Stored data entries
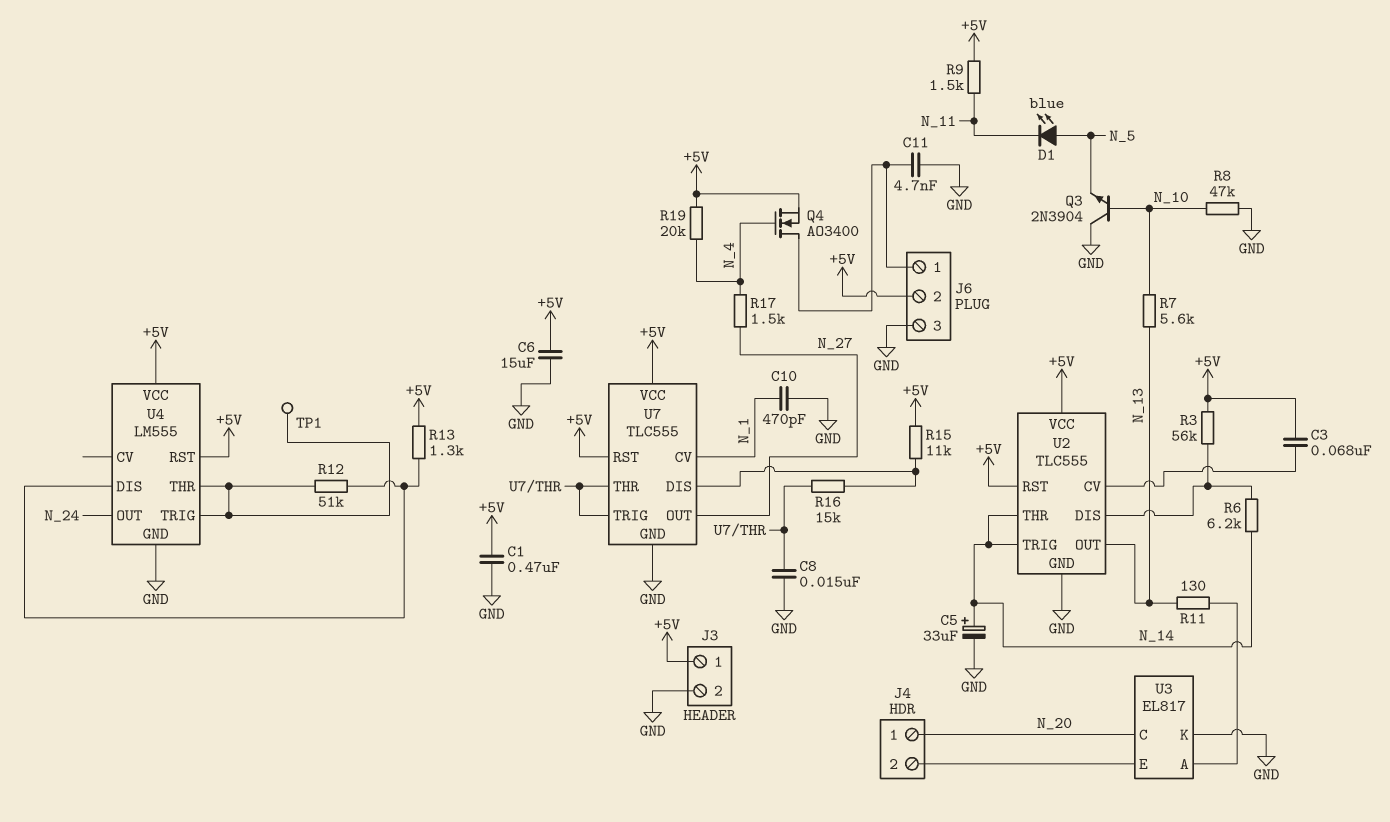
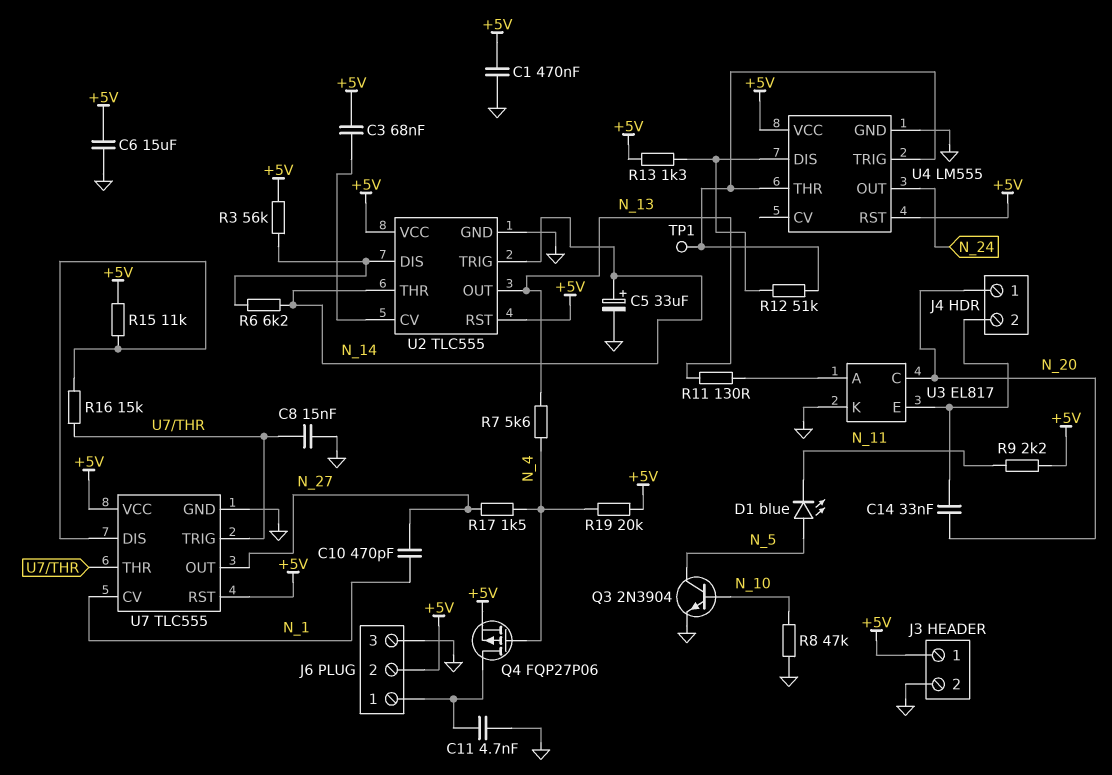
C10: 470pF (GND, N_1) -> 470pF (N_1, N_27)
C14: none -> 33nF (J4/2, N_20)
Q3: NPN 2N3904 (B N_10, C GND, E N_5) -> NPN 2N3904 (B N_10, C N_5, E GND)
Q4: NMOS AO3400 (G N_4, D J6/1, S +5V) -> PMOS FQP27P06 (G N_4, D J6/1, S +5V)
R7: 5.6k (N_10, N_13) -> 5.6k (N_4, N_13)
R9: 1.5k (+5V, N_11) -> 2.2k (+5V, N_11)

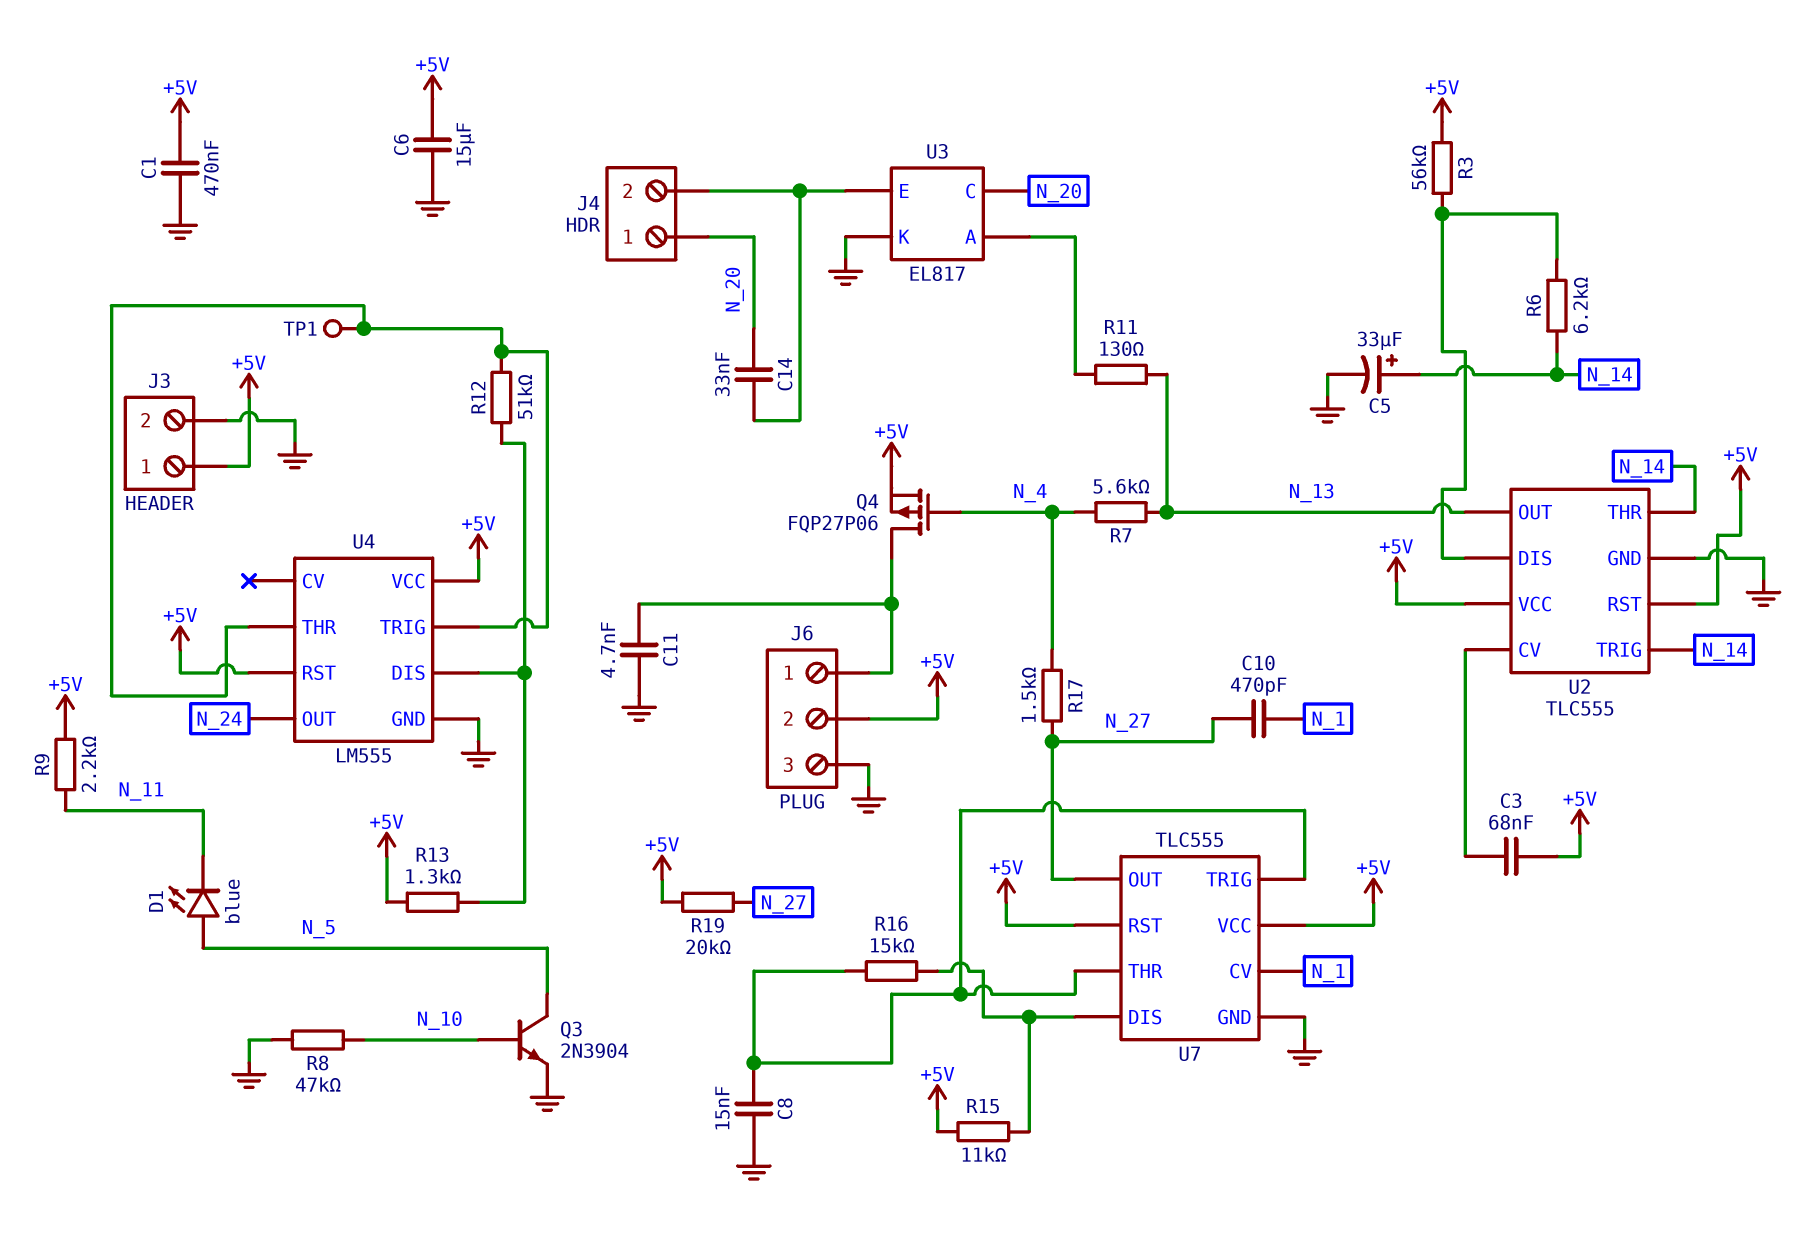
R19: 20k (+5V, N_4) -> 20k (+5V, N_27)

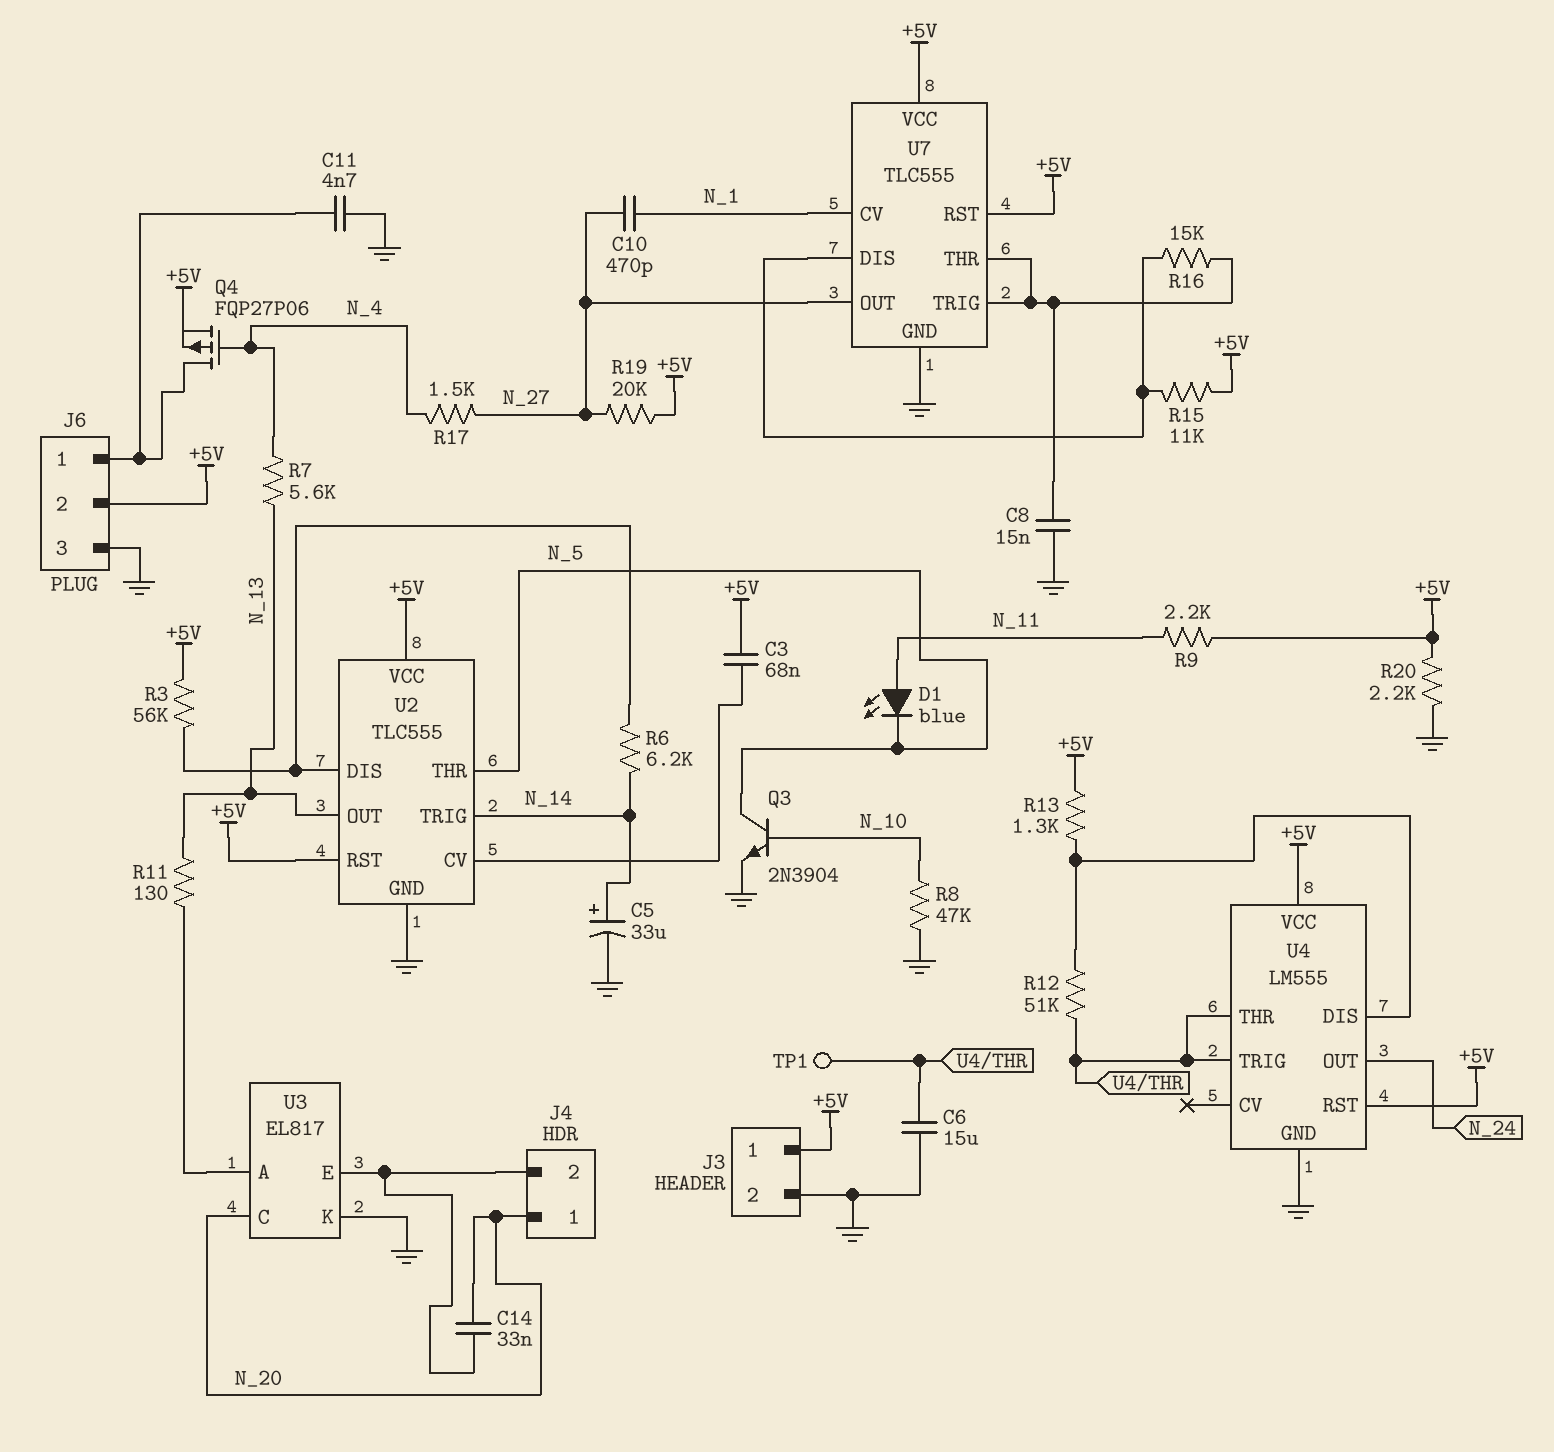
C1: 470nF (+5V, GND) -> none
C6: 15uF (+5V, GND) -> 15uF (GND, U4/THR)
D1: LED blue (A N_5, K N_11) -> LED blue (A N_11, K N_5)
R20: none -> 2.2k (+5V, GND)
U2 pin THR: N_14 -> N_5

__Work task__: Search the records above for the string "none" and copy each line that holds it.

__Result of the task__:
C14: none -> 33nF (J4/2, N_20)
C1: 470nF (+5V, GND) -> none
R20: none -> 2.2k (+5V, GND)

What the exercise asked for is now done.